Scene difference descriptions
◆ ◆ ◆ ◆

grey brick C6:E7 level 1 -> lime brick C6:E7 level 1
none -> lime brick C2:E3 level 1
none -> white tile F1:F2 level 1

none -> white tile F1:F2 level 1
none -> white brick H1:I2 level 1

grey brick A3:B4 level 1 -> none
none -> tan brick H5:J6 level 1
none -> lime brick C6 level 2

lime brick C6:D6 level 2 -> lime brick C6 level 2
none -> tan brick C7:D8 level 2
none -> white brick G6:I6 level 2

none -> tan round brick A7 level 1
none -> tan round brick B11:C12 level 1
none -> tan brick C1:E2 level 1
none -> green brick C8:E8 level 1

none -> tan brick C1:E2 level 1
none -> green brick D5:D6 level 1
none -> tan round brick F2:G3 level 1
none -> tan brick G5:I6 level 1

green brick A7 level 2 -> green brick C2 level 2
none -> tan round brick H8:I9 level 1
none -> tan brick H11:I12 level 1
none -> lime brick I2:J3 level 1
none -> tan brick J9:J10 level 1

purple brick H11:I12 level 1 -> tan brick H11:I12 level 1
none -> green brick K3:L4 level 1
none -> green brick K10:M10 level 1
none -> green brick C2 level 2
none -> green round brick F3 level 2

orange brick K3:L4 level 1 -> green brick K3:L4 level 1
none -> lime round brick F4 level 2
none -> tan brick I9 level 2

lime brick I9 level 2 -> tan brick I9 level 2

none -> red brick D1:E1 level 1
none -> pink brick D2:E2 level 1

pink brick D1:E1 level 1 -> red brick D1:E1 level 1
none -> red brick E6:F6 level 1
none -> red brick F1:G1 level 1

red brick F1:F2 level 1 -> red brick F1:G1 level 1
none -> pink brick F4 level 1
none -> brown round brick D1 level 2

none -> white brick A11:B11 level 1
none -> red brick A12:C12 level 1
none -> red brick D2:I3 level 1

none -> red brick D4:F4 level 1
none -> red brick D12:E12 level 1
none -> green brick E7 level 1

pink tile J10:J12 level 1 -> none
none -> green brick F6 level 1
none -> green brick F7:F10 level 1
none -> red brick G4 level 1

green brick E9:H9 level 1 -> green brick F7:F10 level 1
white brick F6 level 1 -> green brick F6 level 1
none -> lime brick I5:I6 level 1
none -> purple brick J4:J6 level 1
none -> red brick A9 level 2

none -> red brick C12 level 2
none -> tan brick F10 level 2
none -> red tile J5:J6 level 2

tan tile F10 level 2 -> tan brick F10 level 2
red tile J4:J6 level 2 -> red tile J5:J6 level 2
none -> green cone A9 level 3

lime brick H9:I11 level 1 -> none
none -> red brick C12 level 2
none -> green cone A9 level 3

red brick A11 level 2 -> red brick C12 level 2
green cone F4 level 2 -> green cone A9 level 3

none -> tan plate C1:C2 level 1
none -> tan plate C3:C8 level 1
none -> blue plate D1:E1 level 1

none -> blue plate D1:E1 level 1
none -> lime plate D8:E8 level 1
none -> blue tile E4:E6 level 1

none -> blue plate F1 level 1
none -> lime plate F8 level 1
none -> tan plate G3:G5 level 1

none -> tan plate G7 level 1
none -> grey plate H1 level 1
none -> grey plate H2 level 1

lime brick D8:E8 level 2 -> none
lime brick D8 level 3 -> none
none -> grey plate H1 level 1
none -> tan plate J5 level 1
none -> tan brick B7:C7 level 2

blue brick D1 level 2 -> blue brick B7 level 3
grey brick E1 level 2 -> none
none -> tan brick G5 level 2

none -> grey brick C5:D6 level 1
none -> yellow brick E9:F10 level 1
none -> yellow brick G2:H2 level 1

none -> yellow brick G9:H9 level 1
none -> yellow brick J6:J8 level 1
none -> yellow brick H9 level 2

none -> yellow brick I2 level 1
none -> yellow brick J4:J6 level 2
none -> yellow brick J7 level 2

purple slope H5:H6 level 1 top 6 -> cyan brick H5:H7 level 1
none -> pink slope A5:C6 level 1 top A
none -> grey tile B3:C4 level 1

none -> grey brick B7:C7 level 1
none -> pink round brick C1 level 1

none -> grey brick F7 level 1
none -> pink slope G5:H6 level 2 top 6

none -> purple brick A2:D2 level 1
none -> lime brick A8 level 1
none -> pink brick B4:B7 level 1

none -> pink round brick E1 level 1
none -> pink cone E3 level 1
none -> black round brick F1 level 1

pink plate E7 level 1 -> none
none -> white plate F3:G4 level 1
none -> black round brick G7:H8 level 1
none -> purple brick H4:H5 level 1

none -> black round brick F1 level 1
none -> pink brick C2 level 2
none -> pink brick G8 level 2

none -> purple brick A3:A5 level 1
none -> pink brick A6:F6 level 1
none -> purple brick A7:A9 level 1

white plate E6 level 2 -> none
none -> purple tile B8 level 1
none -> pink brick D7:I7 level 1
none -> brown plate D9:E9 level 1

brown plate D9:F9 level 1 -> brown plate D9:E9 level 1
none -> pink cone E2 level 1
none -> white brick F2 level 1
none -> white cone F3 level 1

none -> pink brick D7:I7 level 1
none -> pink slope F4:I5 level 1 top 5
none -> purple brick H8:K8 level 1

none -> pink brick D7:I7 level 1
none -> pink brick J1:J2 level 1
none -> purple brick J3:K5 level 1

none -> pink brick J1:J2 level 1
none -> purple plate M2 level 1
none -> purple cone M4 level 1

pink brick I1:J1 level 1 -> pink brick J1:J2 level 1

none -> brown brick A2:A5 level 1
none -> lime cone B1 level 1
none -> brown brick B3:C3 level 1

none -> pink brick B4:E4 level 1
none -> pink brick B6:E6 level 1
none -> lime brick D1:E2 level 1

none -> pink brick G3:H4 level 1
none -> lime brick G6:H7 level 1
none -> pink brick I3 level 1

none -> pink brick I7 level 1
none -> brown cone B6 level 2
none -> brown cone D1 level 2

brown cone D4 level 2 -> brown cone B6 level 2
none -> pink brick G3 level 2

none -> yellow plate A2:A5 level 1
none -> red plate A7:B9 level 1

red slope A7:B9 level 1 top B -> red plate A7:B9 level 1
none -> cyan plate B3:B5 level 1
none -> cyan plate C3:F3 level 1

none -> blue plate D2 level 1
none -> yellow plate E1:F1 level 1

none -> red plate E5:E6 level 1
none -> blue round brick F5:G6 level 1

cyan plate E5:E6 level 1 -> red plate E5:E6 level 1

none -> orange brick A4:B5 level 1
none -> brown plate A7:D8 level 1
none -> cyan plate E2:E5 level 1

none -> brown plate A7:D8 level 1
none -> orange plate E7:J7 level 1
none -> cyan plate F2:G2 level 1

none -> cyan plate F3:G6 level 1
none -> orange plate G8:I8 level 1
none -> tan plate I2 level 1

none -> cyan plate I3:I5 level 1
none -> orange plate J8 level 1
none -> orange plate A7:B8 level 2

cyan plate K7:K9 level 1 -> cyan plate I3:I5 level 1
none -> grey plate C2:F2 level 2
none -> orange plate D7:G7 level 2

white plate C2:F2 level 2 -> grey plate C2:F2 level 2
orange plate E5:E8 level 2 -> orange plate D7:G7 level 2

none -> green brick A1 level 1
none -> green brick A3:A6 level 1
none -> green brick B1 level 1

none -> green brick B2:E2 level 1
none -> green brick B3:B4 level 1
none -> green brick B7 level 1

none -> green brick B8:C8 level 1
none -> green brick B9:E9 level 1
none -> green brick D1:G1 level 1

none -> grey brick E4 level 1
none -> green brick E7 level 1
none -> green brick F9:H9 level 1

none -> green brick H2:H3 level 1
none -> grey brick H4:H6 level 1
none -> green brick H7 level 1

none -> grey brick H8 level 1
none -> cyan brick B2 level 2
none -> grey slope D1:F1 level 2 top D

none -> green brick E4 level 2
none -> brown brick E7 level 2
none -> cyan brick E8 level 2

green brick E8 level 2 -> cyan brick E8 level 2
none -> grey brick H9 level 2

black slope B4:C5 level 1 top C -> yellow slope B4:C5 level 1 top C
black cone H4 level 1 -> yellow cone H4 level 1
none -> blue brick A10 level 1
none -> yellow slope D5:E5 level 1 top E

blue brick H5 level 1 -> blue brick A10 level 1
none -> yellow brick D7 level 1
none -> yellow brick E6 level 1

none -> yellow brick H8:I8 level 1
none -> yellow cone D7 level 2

◆ ◆ ◆ ◆

Every line holding the string "black" should be copied here, so please find those lines in the data.

EXERCISE OUTPUT »
none -> black round brick F1 level 1
none -> black round brick G7:H8 level 1
none -> black round brick F1 level 1
black slope B4:C5 level 1 top C -> yellow slope B4:C5 level 1 top C
black cone H4 level 1 -> yellow cone H4 level 1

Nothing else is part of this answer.